-------- Source data --------

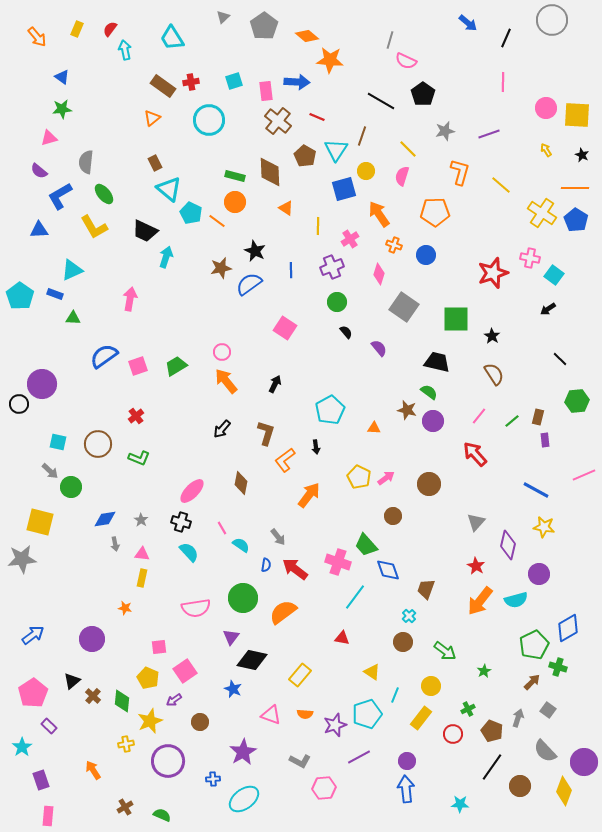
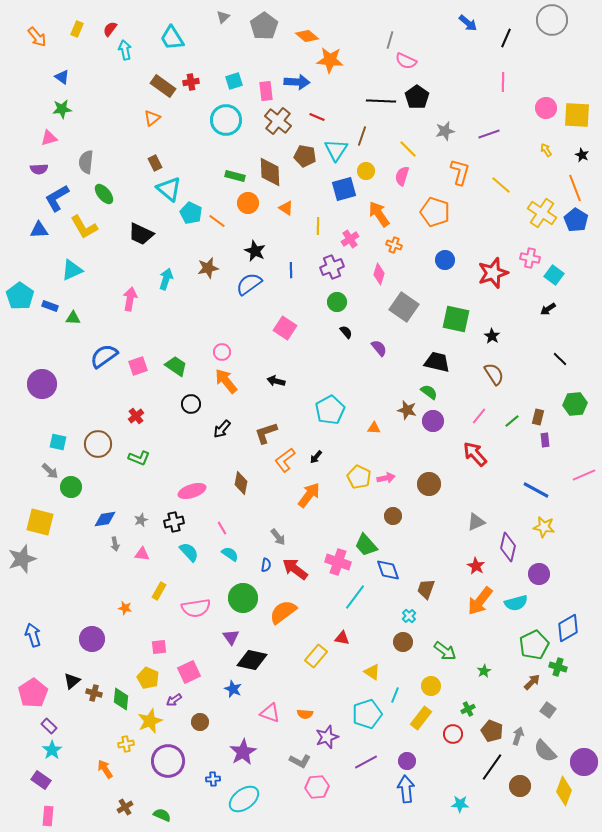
black pentagon at (423, 94): moved 6 px left, 3 px down
black line at (381, 101): rotated 28 degrees counterclockwise
cyan circle at (209, 120): moved 17 px right
brown pentagon at (305, 156): rotated 20 degrees counterclockwise
purple semicircle at (39, 171): moved 2 px up; rotated 42 degrees counterclockwise
orange line at (575, 188): rotated 68 degrees clockwise
blue L-shape at (60, 196): moved 3 px left, 2 px down
orange circle at (235, 202): moved 13 px right, 1 px down
orange pentagon at (435, 212): rotated 20 degrees clockwise
yellow L-shape at (94, 227): moved 10 px left
black trapezoid at (145, 231): moved 4 px left, 3 px down
blue circle at (426, 255): moved 19 px right, 5 px down
cyan arrow at (166, 257): moved 22 px down
brown star at (221, 268): moved 13 px left
blue rectangle at (55, 294): moved 5 px left, 12 px down
green square at (456, 319): rotated 12 degrees clockwise
green trapezoid at (176, 366): rotated 65 degrees clockwise
black arrow at (275, 384): moved 1 px right, 3 px up; rotated 102 degrees counterclockwise
green hexagon at (577, 401): moved 2 px left, 3 px down
black circle at (19, 404): moved 172 px right
brown L-shape at (266, 433): rotated 125 degrees counterclockwise
black arrow at (316, 447): moved 10 px down; rotated 48 degrees clockwise
pink arrow at (386, 478): rotated 24 degrees clockwise
pink ellipse at (192, 491): rotated 28 degrees clockwise
gray star at (141, 520): rotated 16 degrees clockwise
black cross at (181, 522): moved 7 px left; rotated 30 degrees counterclockwise
gray triangle at (476, 522): rotated 24 degrees clockwise
cyan semicircle at (241, 545): moved 11 px left, 9 px down
purple diamond at (508, 545): moved 2 px down
gray star at (22, 559): rotated 12 degrees counterclockwise
yellow rectangle at (142, 578): moved 17 px right, 13 px down; rotated 18 degrees clockwise
cyan semicircle at (516, 600): moved 3 px down
blue arrow at (33, 635): rotated 70 degrees counterclockwise
purple triangle at (231, 637): rotated 12 degrees counterclockwise
pink square at (185, 671): moved 4 px right, 1 px down; rotated 10 degrees clockwise
yellow rectangle at (300, 675): moved 16 px right, 19 px up
brown cross at (93, 696): moved 1 px right, 3 px up; rotated 28 degrees counterclockwise
green diamond at (122, 701): moved 1 px left, 2 px up
pink triangle at (271, 715): moved 1 px left, 2 px up
gray arrow at (518, 718): moved 18 px down
purple star at (335, 725): moved 8 px left, 12 px down
cyan star at (22, 747): moved 30 px right, 3 px down
purple line at (359, 757): moved 7 px right, 5 px down
orange arrow at (93, 770): moved 12 px right, 1 px up
purple rectangle at (41, 780): rotated 36 degrees counterclockwise
pink hexagon at (324, 788): moved 7 px left, 1 px up
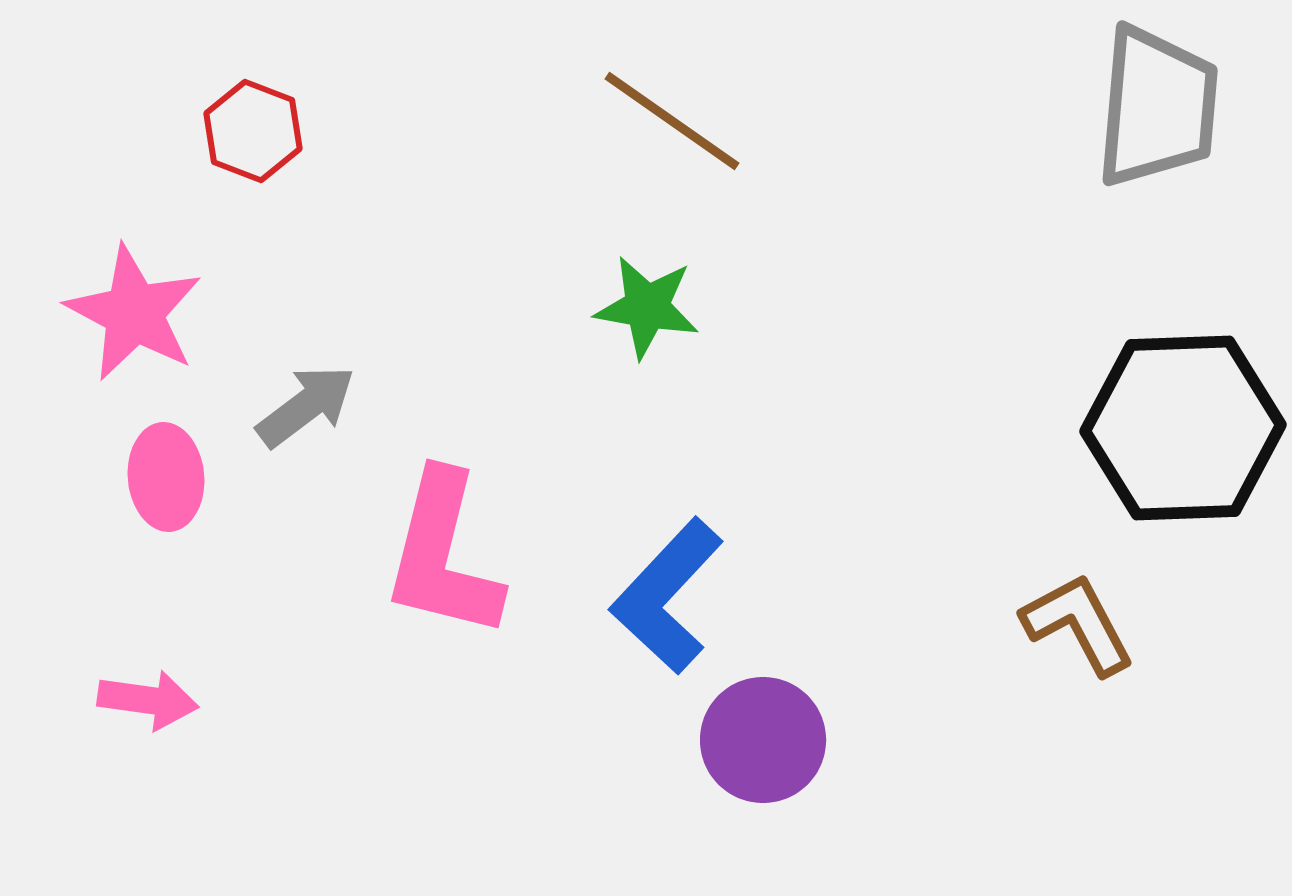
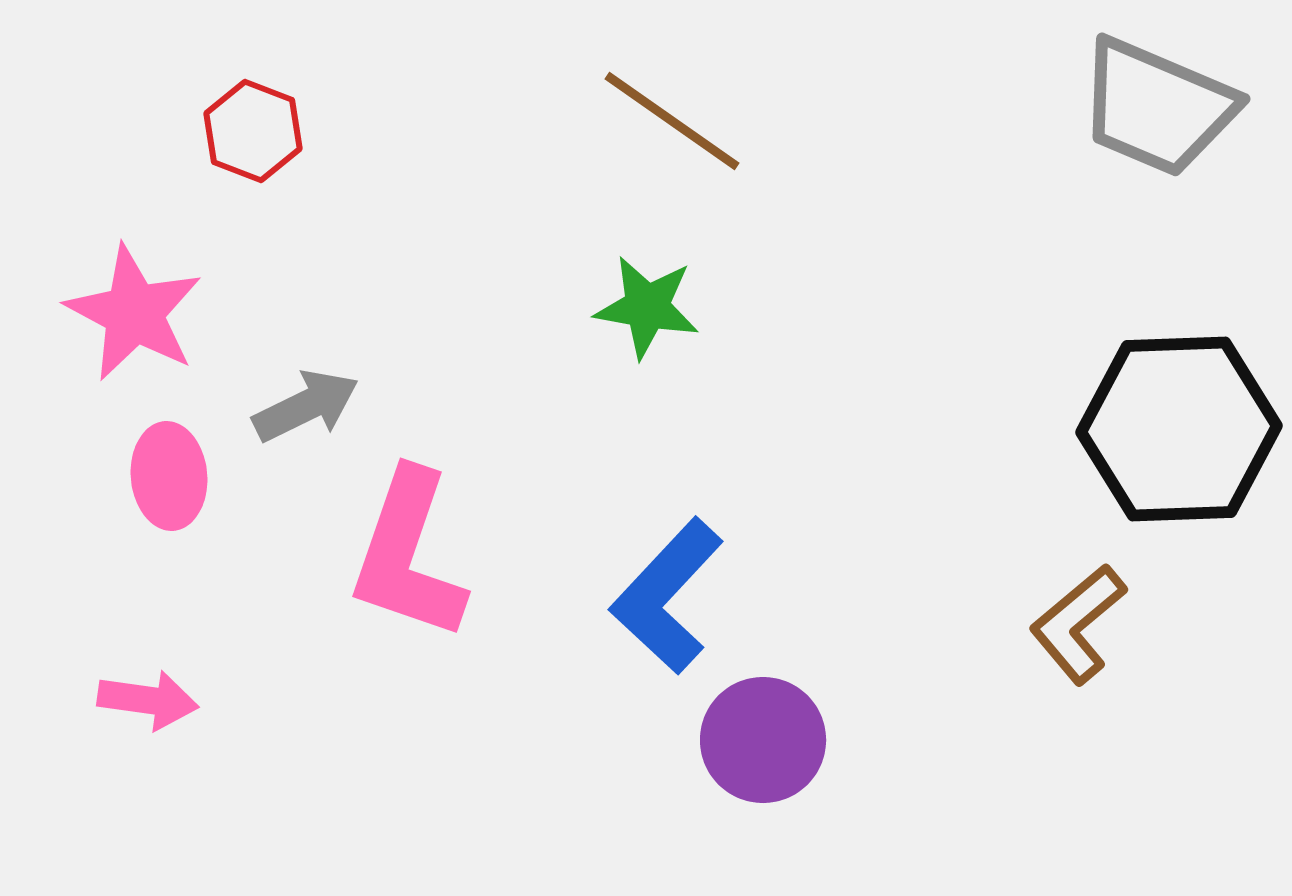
gray trapezoid: rotated 108 degrees clockwise
gray arrow: rotated 11 degrees clockwise
black hexagon: moved 4 px left, 1 px down
pink ellipse: moved 3 px right, 1 px up
pink L-shape: moved 35 px left; rotated 5 degrees clockwise
brown L-shape: rotated 102 degrees counterclockwise
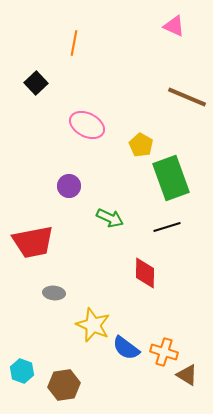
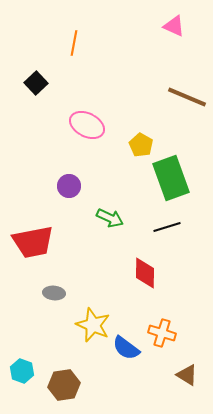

--------

= What you are asked to do =
Copy every line of the listing above exactly. Leave each picture out.

= Response =
black pentagon at (423, 94): moved 6 px left, 3 px down
black line at (381, 101): rotated 28 degrees counterclockwise
cyan circle at (209, 120): moved 17 px right
brown pentagon at (305, 156): rotated 20 degrees counterclockwise
purple semicircle at (39, 171): moved 2 px up; rotated 42 degrees counterclockwise
orange line at (575, 188): rotated 68 degrees clockwise
blue L-shape at (60, 196): moved 3 px left, 2 px down
orange circle at (235, 202): moved 13 px right, 1 px down
orange pentagon at (435, 212): rotated 20 degrees clockwise
yellow L-shape at (94, 227): moved 10 px left
black trapezoid at (145, 231): moved 4 px left, 3 px down
blue circle at (426, 255): moved 19 px right, 5 px down
cyan arrow at (166, 257): moved 22 px down
brown star at (221, 268): moved 13 px left
blue rectangle at (55, 294): moved 5 px left, 12 px down
green square at (456, 319): rotated 12 degrees clockwise
green trapezoid at (176, 366): rotated 65 degrees clockwise
black arrow at (275, 384): moved 1 px right, 3 px up; rotated 102 degrees counterclockwise
green hexagon at (577, 401): moved 2 px left, 3 px down
black circle at (19, 404): moved 172 px right
brown L-shape at (266, 433): rotated 125 degrees counterclockwise
black arrow at (316, 447): moved 10 px down; rotated 48 degrees clockwise
pink arrow at (386, 478): rotated 24 degrees clockwise
pink ellipse at (192, 491): rotated 28 degrees clockwise
gray star at (141, 520): rotated 16 degrees clockwise
black cross at (181, 522): moved 7 px left; rotated 30 degrees counterclockwise
gray triangle at (476, 522): rotated 24 degrees clockwise
cyan semicircle at (241, 545): moved 11 px left, 9 px down
purple diamond at (508, 545): moved 2 px down
gray star at (22, 559): rotated 12 degrees counterclockwise
yellow rectangle at (142, 578): moved 17 px right, 13 px down; rotated 18 degrees clockwise
cyan semicircle at (516, 600): moved 3 px down
blue arrow at (33, 635): rotated 70 degrees counterclockwise
purple triangle at (231, 637): rotated 12 degrees counterclockwise
pink square at (185, 671): moved 4 px right, 1 px down; rotated 10 degrees clockwise
yellow rectangle at (300, 675): moved 16 px right, 19 px up
brown cross at (93, 696): moved 1 px right, 3 px up; rotated 28 degrees counterclockwise
green diamond at (122, 701): moved 1 px left, 2 px up
pink triangle at (271, 715): moved 1 px left, 2 px up
gray arrow at (518, 718): moved 18 px down
purple star at (335, 725): moved 8 px left, 12 px down
cyan star at (22, 747): moved 30 px right, 3 px down
purple line at (359, 757): moved 7 px right, 5 px down
orange arrow at (93, 770): moved 12 px right, 1 px up
purple rectangle at (41, 780): rotated 36 degrees counterclockwise
pink hexagon at (324, 788): moved 7 px left, 1 px up
gray trapezoid: rotated 108 degrees clockwise
gray arrow: rotated 11 degrees clockwise
black hexagon: moved 4 px left, 1 px down
pink ellipse: moved 3 px right, 1 px up
pink L-shape: moved 35 px left; rotated 5 degrees clockwise
brown L-shape: rotated 102 degrees counterclockwise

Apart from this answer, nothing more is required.